# Supplied records
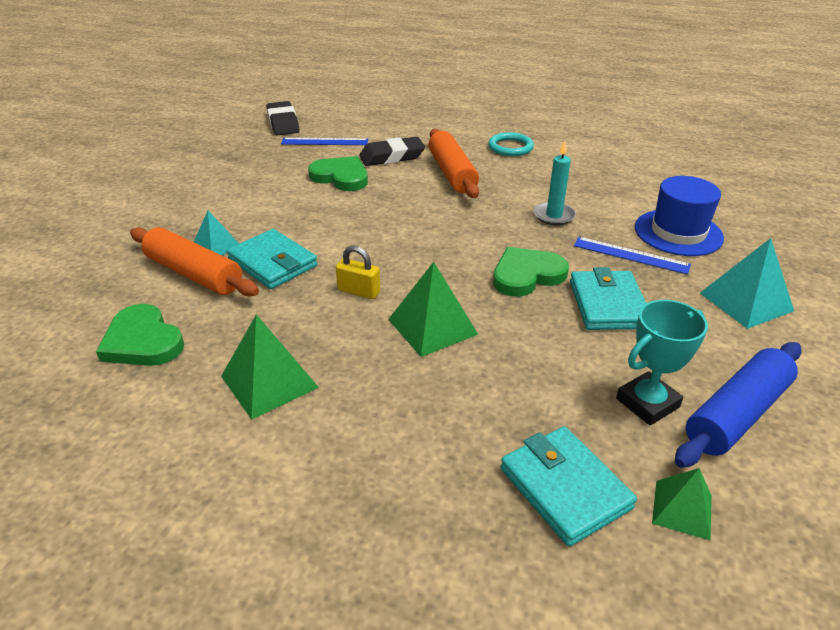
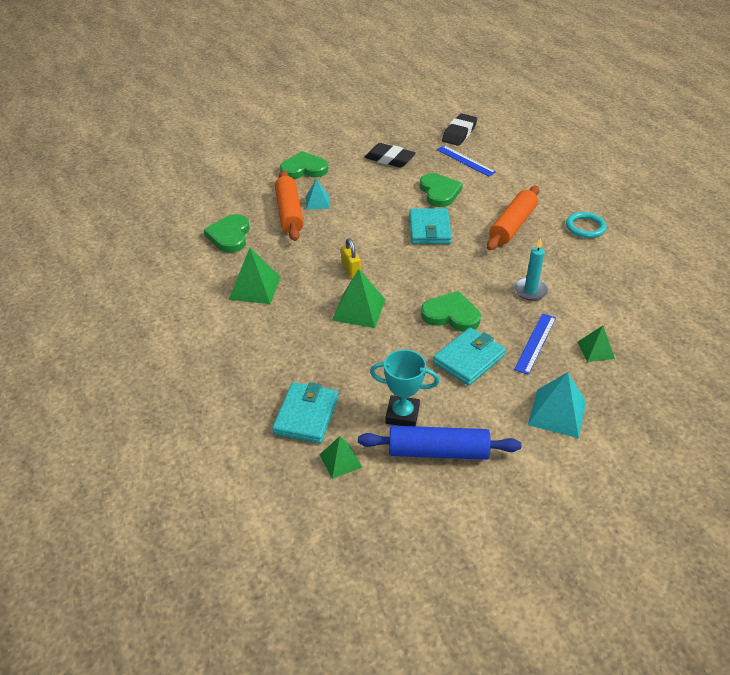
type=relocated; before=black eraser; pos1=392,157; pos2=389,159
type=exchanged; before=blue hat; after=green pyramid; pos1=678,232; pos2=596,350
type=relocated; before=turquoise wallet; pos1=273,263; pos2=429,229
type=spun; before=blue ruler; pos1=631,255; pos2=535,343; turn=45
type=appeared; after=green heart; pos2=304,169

---

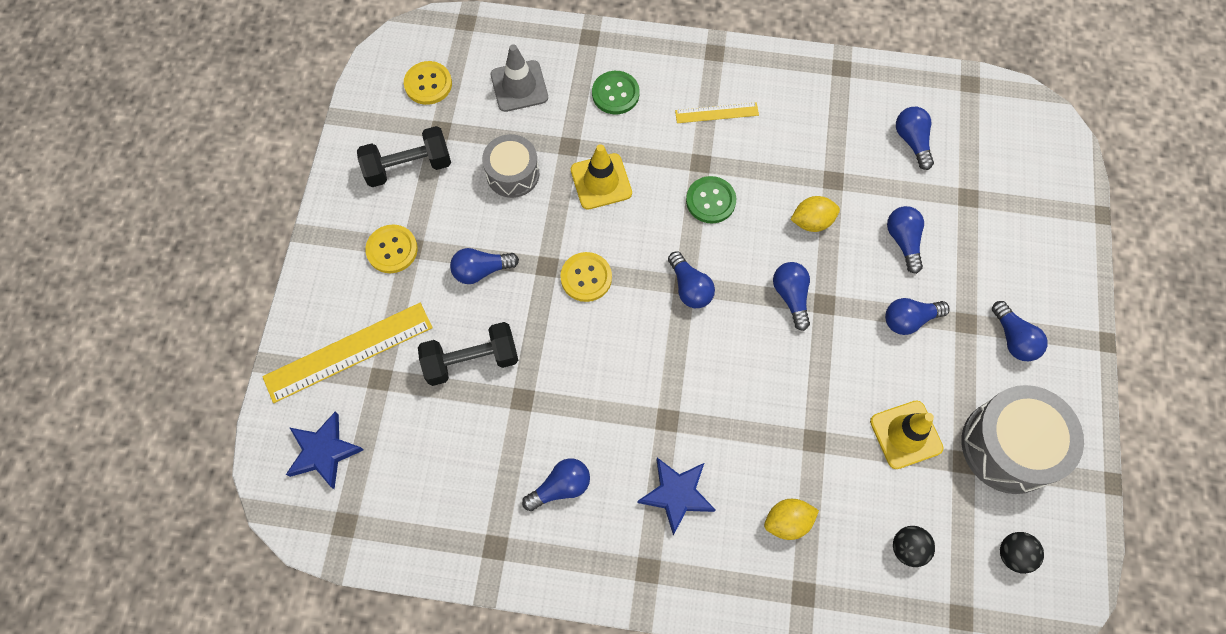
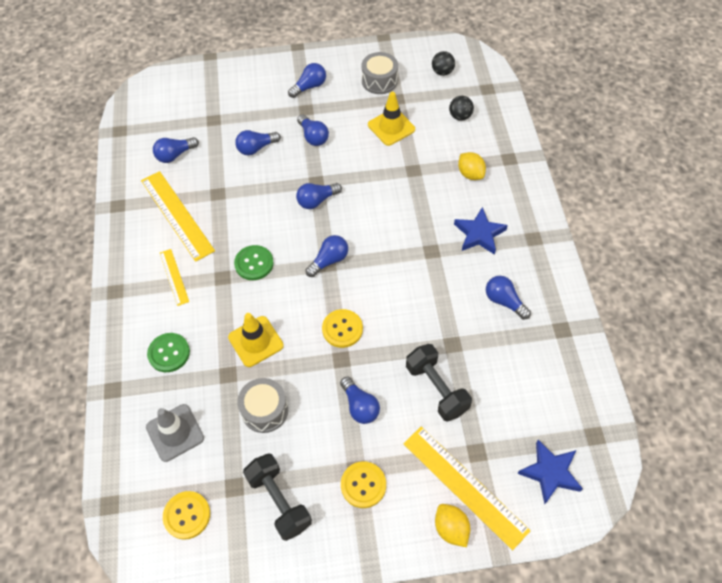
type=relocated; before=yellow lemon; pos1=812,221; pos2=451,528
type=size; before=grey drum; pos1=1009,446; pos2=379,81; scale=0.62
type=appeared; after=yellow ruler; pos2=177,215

# Exercise brief
Every line in the data above that includes the word "green" should be copied.

# Solution to this exercise
type=exchanged; before=blue hat; after=green pyramid; pos1=678,232; pos2=596,350
type=appeared; after=green heart; pos2=304,169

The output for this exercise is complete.